■ Activity: Would you repeat the listing below exactly, with no pictures in it?
---
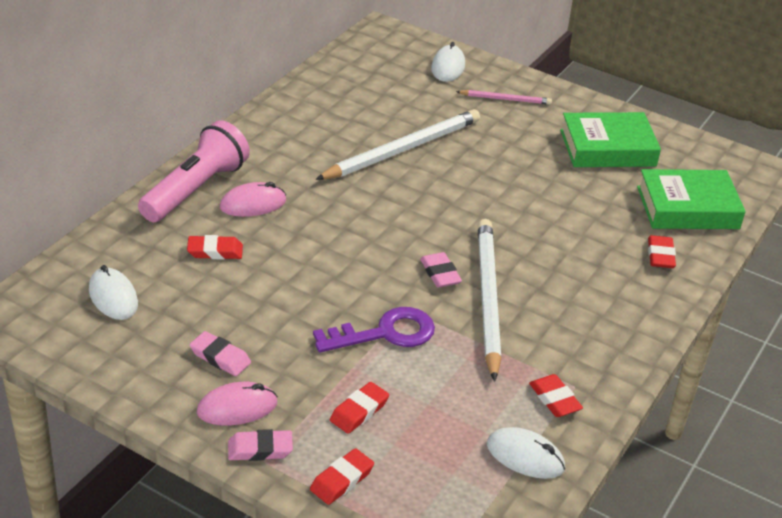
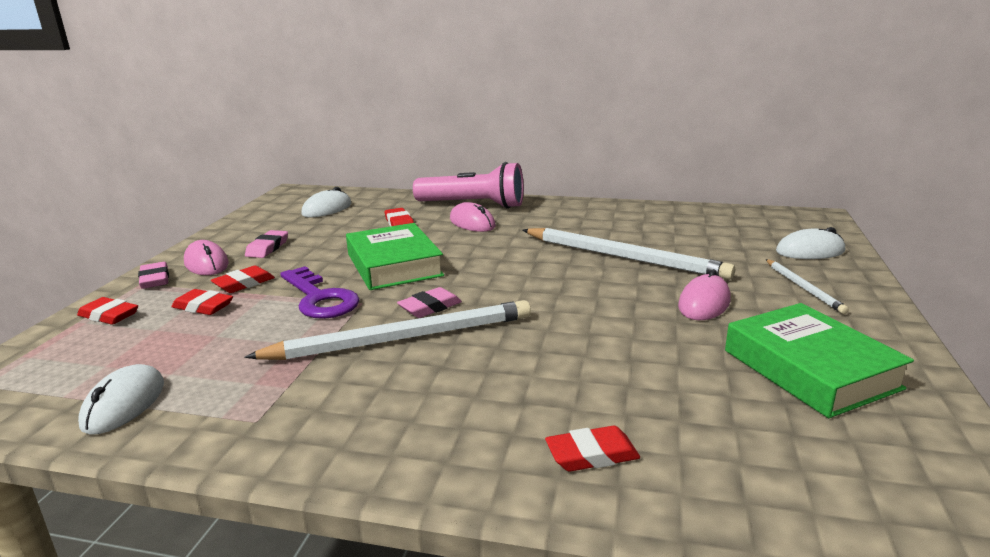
camera: 75 degrees right, 15 degrees down
(505, 99) = (803, 288): pink pencil -> white pencil
(505, 147) = (704, 303): none -> pink mouse
(554, 399) = (228, 409): red eraser -> red eraser (244, 284)
(687, 207) = (754, 467): green book -> green book (394, 265)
---
■ Written reply:
camera: 75 degrees right, 15 degrees down
(505, 99) = (803, 288): pink pencil -> white pencil
(505, 147) = (704, 303): none -> pink mouse
(554, 399) = (228, 409): red eraser -> red eraser (244, 284)
(687, 207) = (754, 467): green book -> green book (394, 265)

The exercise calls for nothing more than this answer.